→ What to work on
Copy, from the data below, each line that has the word "sombrero".

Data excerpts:
·····
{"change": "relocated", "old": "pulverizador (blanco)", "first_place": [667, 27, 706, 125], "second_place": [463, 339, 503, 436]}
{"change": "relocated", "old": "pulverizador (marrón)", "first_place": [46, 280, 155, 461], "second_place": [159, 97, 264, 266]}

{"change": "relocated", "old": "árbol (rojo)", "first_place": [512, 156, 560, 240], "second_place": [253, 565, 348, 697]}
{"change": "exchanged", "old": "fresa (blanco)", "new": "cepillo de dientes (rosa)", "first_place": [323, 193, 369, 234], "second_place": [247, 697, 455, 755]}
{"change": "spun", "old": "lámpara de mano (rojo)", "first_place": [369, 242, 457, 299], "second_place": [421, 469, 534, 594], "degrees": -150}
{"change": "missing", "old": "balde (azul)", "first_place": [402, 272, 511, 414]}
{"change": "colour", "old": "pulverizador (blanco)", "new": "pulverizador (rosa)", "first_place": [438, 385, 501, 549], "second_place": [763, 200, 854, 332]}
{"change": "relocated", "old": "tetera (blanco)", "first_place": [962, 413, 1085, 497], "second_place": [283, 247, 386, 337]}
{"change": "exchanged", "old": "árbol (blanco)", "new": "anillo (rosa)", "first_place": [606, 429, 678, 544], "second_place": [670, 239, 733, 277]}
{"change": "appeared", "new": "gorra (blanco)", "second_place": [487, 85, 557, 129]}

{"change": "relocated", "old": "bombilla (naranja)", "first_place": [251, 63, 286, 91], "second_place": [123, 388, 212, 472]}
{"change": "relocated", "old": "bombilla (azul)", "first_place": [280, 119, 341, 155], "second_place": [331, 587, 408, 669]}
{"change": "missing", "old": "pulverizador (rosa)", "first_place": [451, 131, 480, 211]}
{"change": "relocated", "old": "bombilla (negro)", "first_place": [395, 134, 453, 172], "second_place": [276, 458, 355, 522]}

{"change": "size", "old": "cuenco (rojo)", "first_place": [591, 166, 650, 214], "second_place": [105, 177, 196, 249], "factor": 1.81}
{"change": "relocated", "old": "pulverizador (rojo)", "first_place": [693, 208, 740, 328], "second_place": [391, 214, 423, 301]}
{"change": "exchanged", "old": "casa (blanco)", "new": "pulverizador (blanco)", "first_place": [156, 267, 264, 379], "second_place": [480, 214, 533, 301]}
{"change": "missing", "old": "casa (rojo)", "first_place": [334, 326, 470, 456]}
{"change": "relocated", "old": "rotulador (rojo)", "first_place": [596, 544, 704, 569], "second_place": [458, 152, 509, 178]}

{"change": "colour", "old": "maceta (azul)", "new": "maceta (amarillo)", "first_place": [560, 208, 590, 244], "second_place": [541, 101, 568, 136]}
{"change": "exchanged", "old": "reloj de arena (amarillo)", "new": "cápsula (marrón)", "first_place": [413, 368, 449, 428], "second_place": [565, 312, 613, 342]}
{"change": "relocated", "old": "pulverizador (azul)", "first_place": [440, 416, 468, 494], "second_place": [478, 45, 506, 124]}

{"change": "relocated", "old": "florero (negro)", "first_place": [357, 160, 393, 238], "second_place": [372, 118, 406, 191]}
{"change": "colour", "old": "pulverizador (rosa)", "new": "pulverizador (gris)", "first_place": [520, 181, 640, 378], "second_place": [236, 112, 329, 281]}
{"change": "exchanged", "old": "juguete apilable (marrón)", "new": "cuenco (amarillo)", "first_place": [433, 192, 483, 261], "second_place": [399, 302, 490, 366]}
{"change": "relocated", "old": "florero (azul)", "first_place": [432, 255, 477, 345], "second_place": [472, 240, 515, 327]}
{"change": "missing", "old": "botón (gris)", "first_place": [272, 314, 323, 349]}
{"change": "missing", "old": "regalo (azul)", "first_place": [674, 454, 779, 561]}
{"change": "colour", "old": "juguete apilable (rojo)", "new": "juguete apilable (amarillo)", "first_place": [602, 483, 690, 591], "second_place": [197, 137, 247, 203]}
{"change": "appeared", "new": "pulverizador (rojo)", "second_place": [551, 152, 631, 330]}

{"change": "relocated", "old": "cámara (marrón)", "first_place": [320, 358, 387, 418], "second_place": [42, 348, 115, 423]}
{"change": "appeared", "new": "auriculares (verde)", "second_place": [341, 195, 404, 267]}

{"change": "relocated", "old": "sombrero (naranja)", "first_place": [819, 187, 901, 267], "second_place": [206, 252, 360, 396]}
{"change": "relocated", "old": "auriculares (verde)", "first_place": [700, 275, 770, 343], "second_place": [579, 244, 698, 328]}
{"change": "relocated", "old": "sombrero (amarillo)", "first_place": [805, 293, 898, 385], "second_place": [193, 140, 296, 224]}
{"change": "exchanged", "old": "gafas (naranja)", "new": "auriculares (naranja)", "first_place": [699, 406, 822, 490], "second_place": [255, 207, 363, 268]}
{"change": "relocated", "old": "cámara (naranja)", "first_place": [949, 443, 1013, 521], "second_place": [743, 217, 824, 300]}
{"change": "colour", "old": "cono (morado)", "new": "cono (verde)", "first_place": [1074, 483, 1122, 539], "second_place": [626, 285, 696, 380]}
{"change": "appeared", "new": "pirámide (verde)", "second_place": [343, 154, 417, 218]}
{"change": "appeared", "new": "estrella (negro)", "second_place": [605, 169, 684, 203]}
·····
→ Result of the task
{"change": "relocated", "old": "sombrero (naranja)", "first_place": [819, 187, 901, 267], "second_place": [206, 252, 360, 396]}
{"change": "relocated", "old": "sombrero (amarillo)", "first_place": [805, 293, 898, 385], "second_place": [193, 140, 296, 224]}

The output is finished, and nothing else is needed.